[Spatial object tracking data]
□ □ □

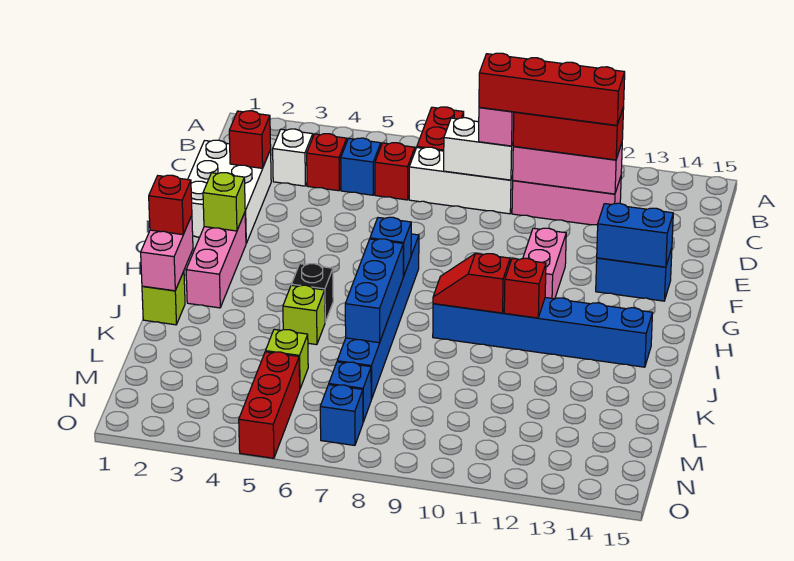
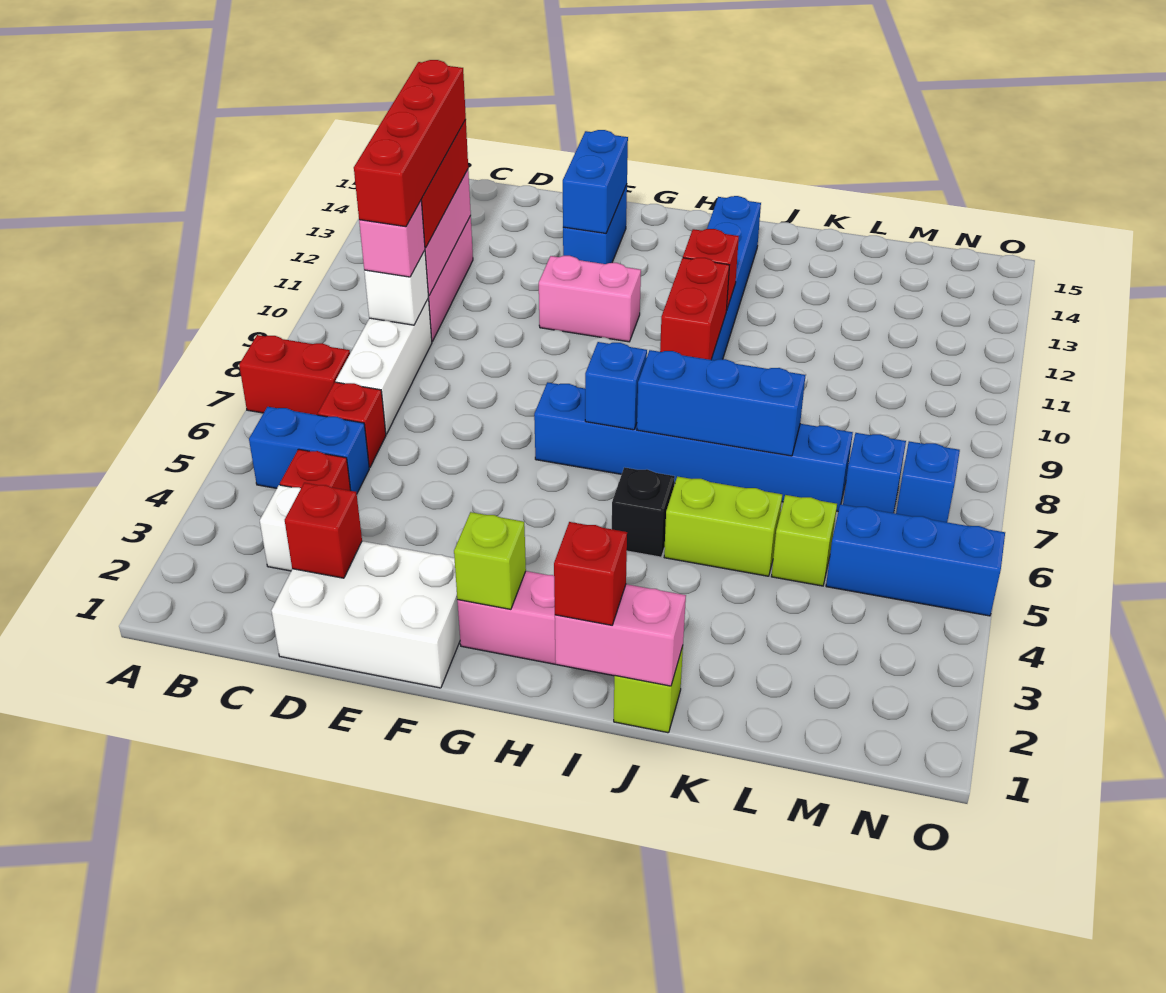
blue brick C5 level 1 -> blue brick B5:C5 level 1
white brick C8:C9 level 2 -> white brick C9 level 2
red slope I9:I10 level 2 top 10 -> red brick I9:I10 level 2
lime brick J5 level 1 -> lime brick J5:K5 level 1
red brick M5:O5 level 1 -> blue brick M5:O5 level 1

□ □ □

**TRY IT**
Word for word, restate all of the entries above and leave each picture out.

**ANSWER SECTION**
blue brick C5 level 1 -> blue brick B5:C5 level 1
white brick C8:C9 level 2 -> white brick C9 level 2
red slope I9:I10 level 2 top 10 -> red brick I9:I10 level 2
lime brick J5 level 1 -> lime brick J5:K5 level 1
red brick M5:O5 level 1 -> blue brick M5:O5 level 1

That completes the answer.